INSTRUCTIONS TO FOLLOW:
Pictures aside, write every record out again word for word.

----------

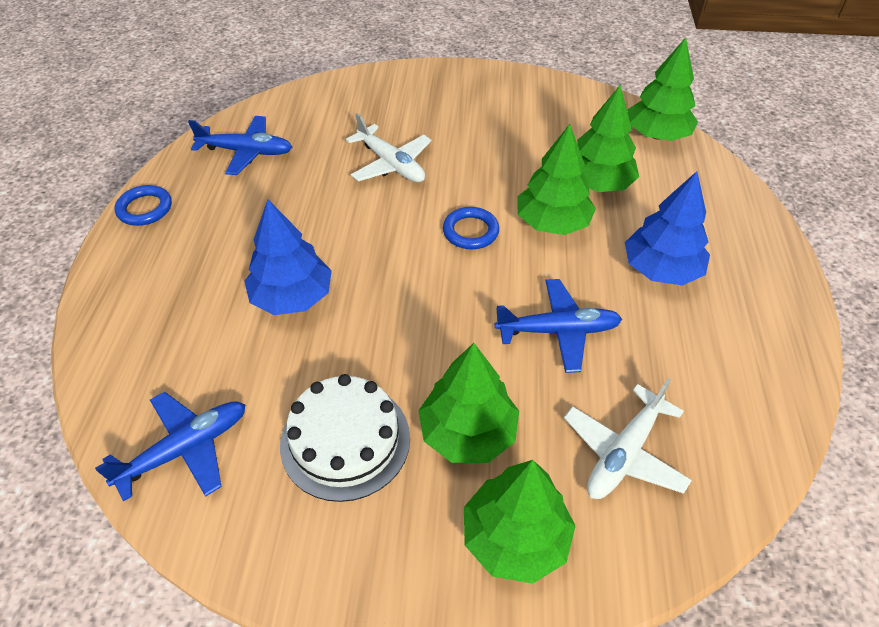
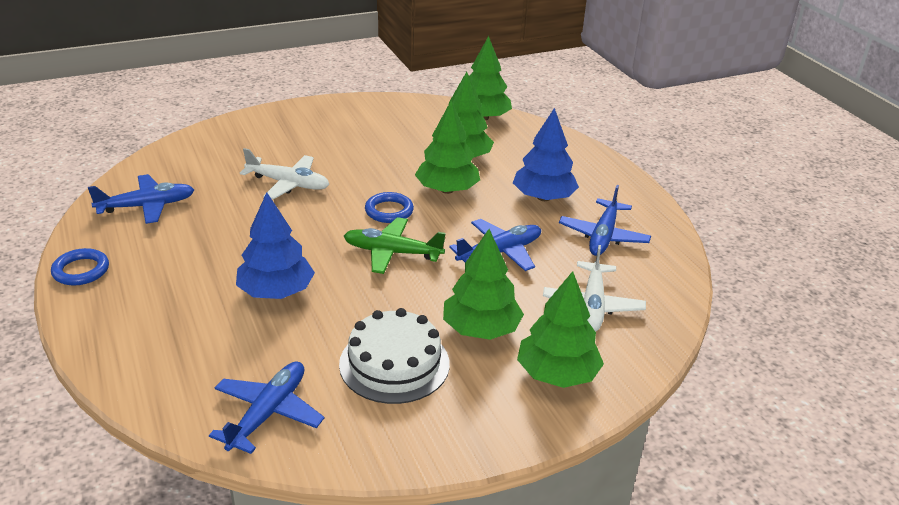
camera: 30 degrees left, 15 degrees down
(438, 288) = (392, 253): none -> green plane
(702, 352) = (603, 236): none -> blue plane

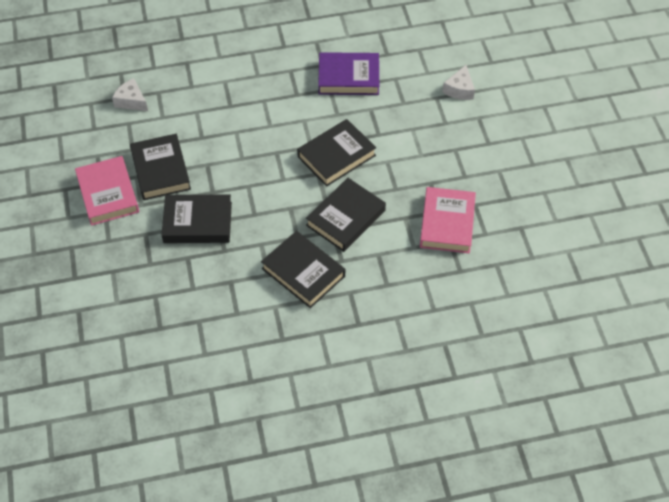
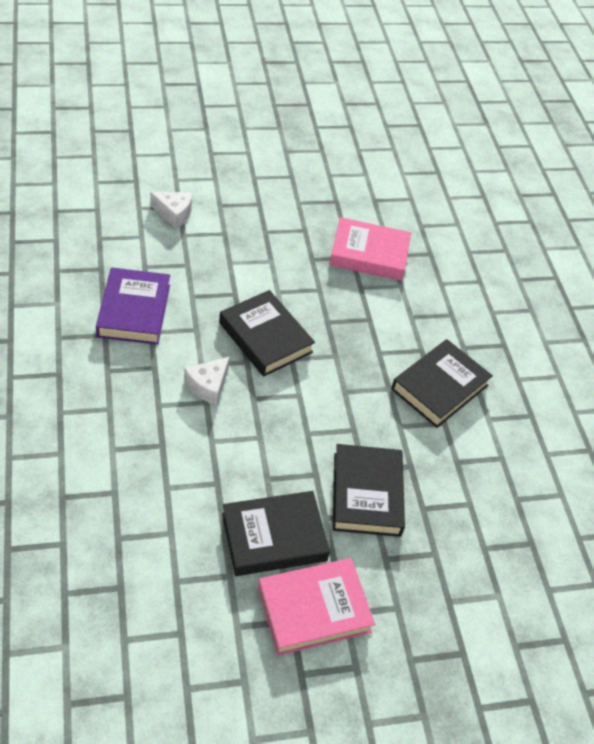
camera: 95 degrees left, 5 degrees down
(131, 101) = (130, 576): white cheese -> white cheese (208, 385)
(345, 218) = (361, 339): black book -> none

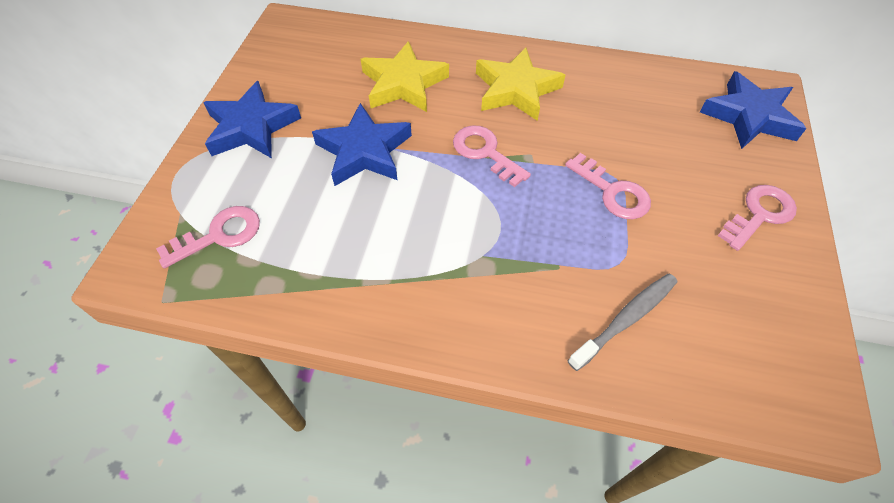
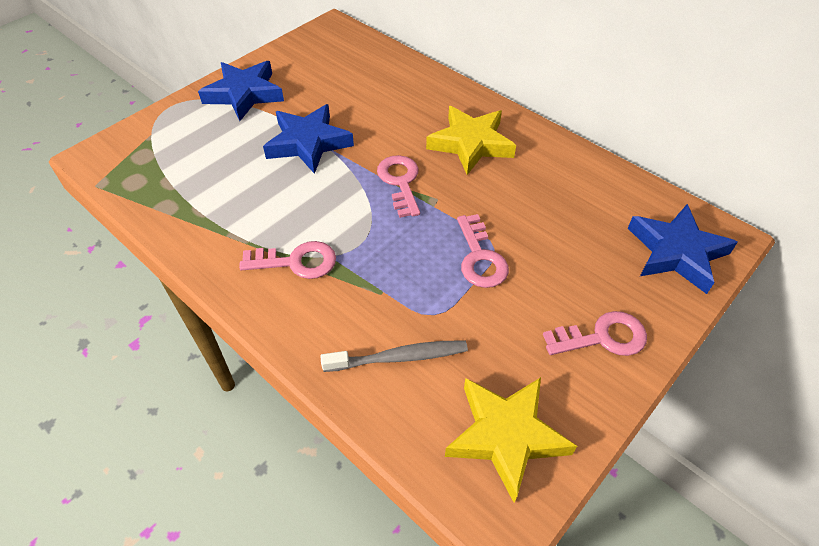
camera: 30 degrees right, 5 degrees down
(219, 235) = (163, 159): pink key -> pink key (296, 262)
(403, 84) = (381, 105): yellow star -> yellow star (506, 436)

----------

RESPONSE TO THIS TASK:
camera: 30 degrees left, 15 degrees down
(438, 288) = (392, 253): none -> green plane
(702, 352) = (603, 236): none -> blue plane

camera: 95 degrees left, 5 degrees down
(131, 101) = (130, 576): white cheese -> white cheese (208, 385)
(345, 218) = (361, 339): black book -> none

camera: 30 degrees right, 5 degrees down
(219, 235) = (163, 159): pink key -> pink key (296, 262)
(403, 84) = (381, 105): yellow star -> yellow star (506, 436)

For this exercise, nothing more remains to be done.